Information supplied:
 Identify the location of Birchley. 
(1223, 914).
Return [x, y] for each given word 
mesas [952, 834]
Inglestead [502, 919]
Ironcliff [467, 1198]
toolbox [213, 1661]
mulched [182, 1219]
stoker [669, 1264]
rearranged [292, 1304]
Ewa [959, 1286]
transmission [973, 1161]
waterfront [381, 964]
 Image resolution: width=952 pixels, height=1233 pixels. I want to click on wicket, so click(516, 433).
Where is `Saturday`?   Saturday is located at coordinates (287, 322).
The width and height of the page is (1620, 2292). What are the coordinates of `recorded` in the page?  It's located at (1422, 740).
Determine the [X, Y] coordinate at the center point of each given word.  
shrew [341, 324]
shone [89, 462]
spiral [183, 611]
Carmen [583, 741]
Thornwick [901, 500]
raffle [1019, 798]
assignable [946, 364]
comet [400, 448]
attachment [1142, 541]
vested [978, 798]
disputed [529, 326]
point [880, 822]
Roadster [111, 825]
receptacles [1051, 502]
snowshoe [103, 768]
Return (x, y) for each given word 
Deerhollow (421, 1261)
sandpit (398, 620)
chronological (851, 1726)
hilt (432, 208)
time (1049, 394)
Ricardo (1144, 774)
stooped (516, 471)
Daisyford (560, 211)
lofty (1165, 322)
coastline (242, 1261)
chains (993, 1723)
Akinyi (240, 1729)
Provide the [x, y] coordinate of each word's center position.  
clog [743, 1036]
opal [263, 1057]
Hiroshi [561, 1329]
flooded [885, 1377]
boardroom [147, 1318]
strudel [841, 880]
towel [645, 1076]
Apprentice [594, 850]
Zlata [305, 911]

Goal: Reproduce the entire listing above verbatim, from its first line to its last.

Exercise answer:
 Identify the location of Birchley. 
(1223, 914).
Return [x, y] for each given word 
mesas [952, 834]
Inglestead [502, 919]
Ironcliff [467, 1198]
toolbox [213, 1661]
mulched [182, 1219]
stoker [669, 1264]
rearranged [292, 1304]
Ewa [959, 1286]
transmission [973, 1161]
waterfront [381, 964]
 Image resolution: width=952 pixels, height=1233 pixels. I want to click on wicket, so click(516, 433).
Where is `Saturday`?   Saturday is located at coordinates (287, 322).
The width and height of the page is (1620, 2292). What are the coordinates of `recorded` in the page?  It's located at (1422, 740).
Determine the [X, Y] coordinate at the center point of each given word.  
shrew [341, 324]
shone [89, 462]
spiral [183, 611]
Carmen [583, 741]
Thornwick [901, 500]
raffle [1019, 798]
assignable [946, 364]
comet [400, 448]
attachment [1142, 541]
vested [978, 798]
disputed [529, 326]
point [880, 822]
Roadster [111, 825]
receptacles [1051, 502]
snowshoe [103, 768]
Return (x, y) for each given word 
Deerhollow (421, 1261)
sandpit (398, 620)
chronological (851, 1726)
hilt (432, 208)
time (1049, 394)
Ricardo (1144, 774)
stooped (516, 471)
Daisyford (560, 211)
lofty (1165, 322)
coastline (242, 1261)
chains (993, 1723)
Akinyi (240, 1729)
Provide the [x, y] coordinate of each word's center position.  
clog [743, 1036]
opal [263, 1057]
Hiroshi [561, 1329]
flooded [885, 1377]
boardroom [147, 1318]
strudel [841, 880]
towel [645, 1076]
Apprentice [594, 850]
Zlata [305, 911]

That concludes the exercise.